#### HOW TO COMPLETE THIS TASK:
Give back the line below containing "white capsule [416,274,463,314]" and every later line, exactly.
>>>
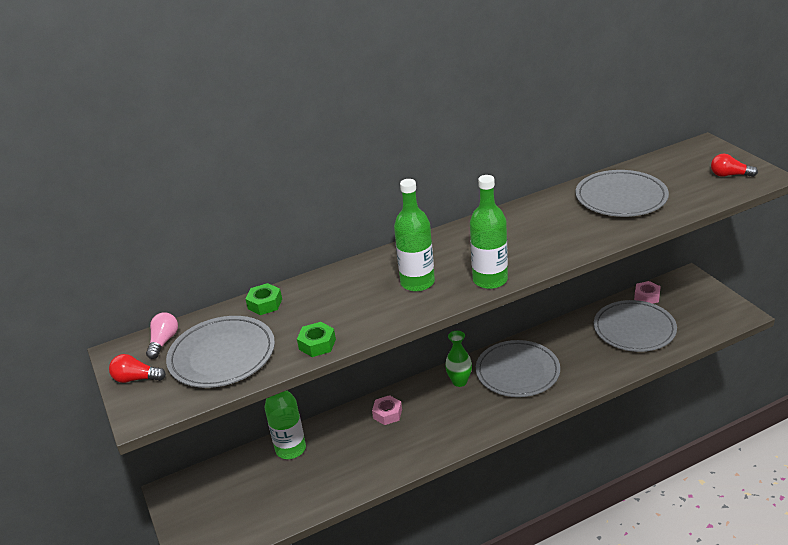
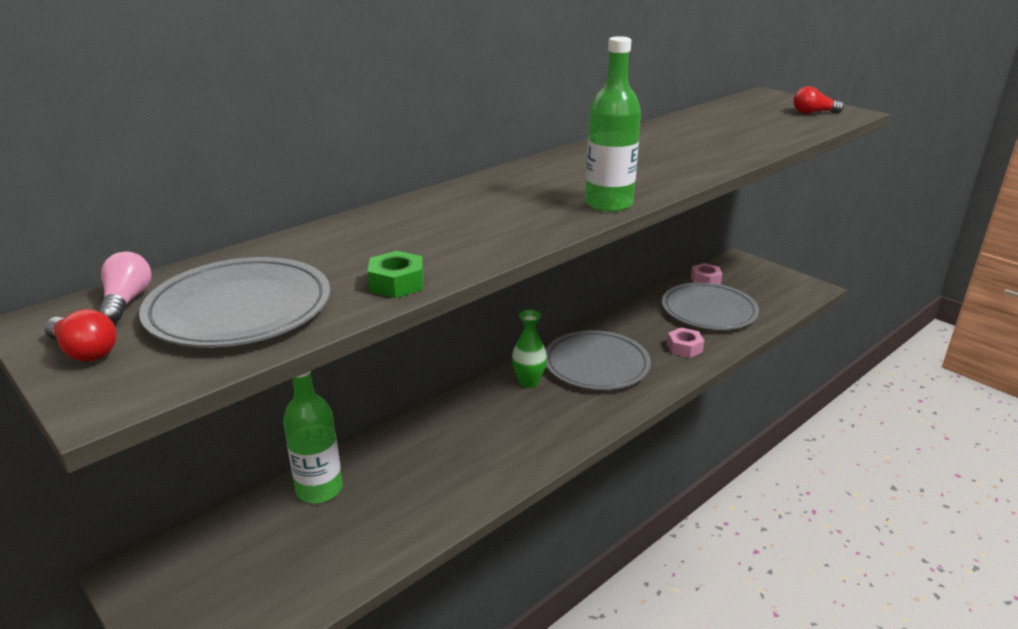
camera: 20 degrees left, 5 degrees down
red light bulb [109,354,166,383] -> red light bulb turned 135 degrees counterclockwise [44,309,117,362]
green nut [246,283,282,315] -> none
pink nut [372,395,402,425] -> pink nut moved to [667,327,704,358]
green bottle [394,179,435,292] -> none
grey plate [575,170,669,217] -> none

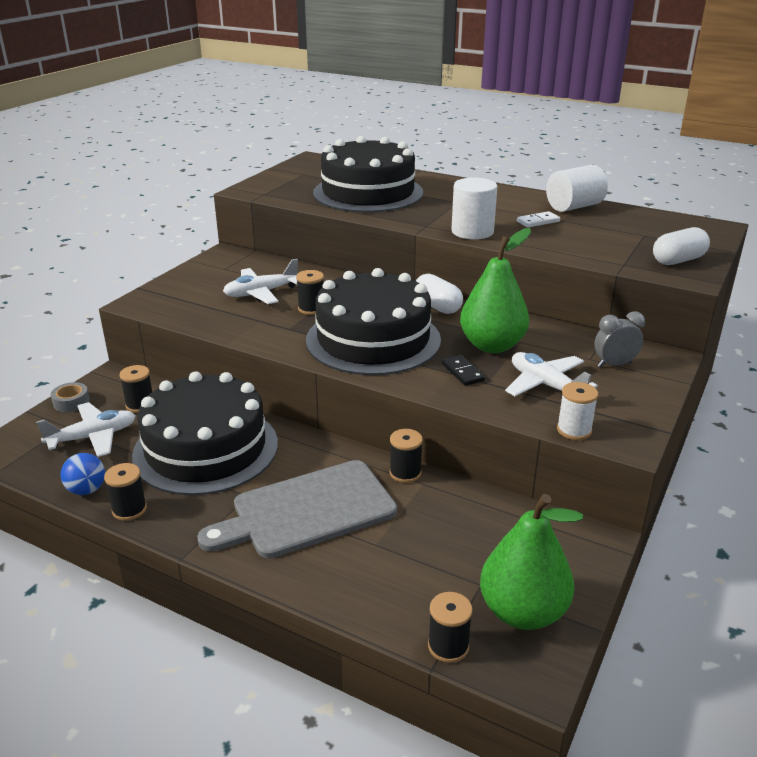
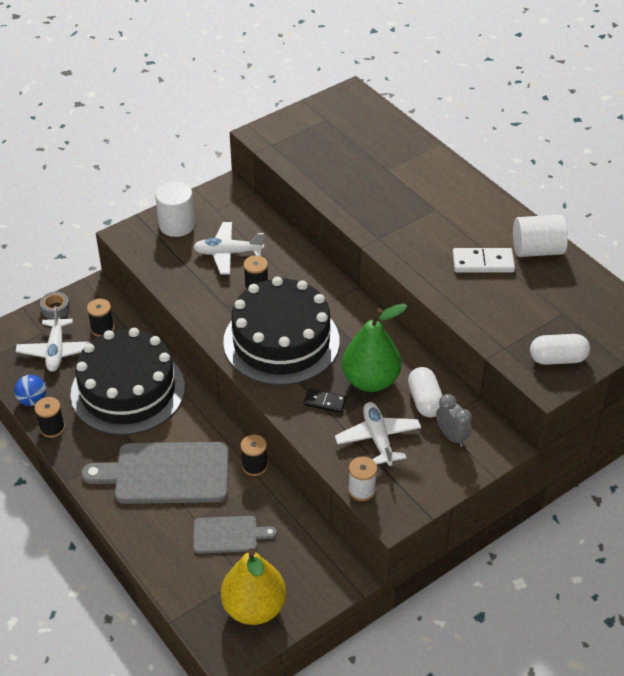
camera: 25 degrees right, 15 degrees up
white plane [36,402,136,457] -> white plane turned 90 degrees clockwise [16,306,91,372]
black cake [313,136,423,212] -> none
white capsule [416,274,463,314] -> white capsule moved to [408,367,443,417]
black spool [428,592,472,663] -> none
black domino [442,355,485,386] -> black domino turned 75 degrees counterclockwise [303,389,347,413]
white cylinder [451,178,497,240] -> white cylinder moved to [155,181,195,237]
green pear [480,494,583,630] -> yellow pear [221,548,286,625]
white domino [517,211,560,228] -> white domino [453,248,515,273], size x1.56
grey clock [594,311,645,368] -> grey clock turned 45 degrees clockwise [436,394,472,447]
none -> grey cutting board [193,516,277,554]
<<<
#### SOLUTION:
white capsule [416,274,463,314] -> white capsule moved to [408,367,443,417]
black spool [428,592,472,663] -> none
black domino [442,355,485,386] -> black domino turned 75 degrees counterclockwise [303,389,347,413]
white cylinder [451,178,497,240] -> white cylinder moved to [155,181,195,237]
green pear [480,494,583,630] -> yellow pear [221,548,286,625]
white domino [517,211,560,228] -> white domino [453,248,515,273], size x1.56
grey clock [594,311,645,368] -> grey clock turned 45 degrees clockwise [436,394,472,447]
none -> grey cutting board [193,516,277,554]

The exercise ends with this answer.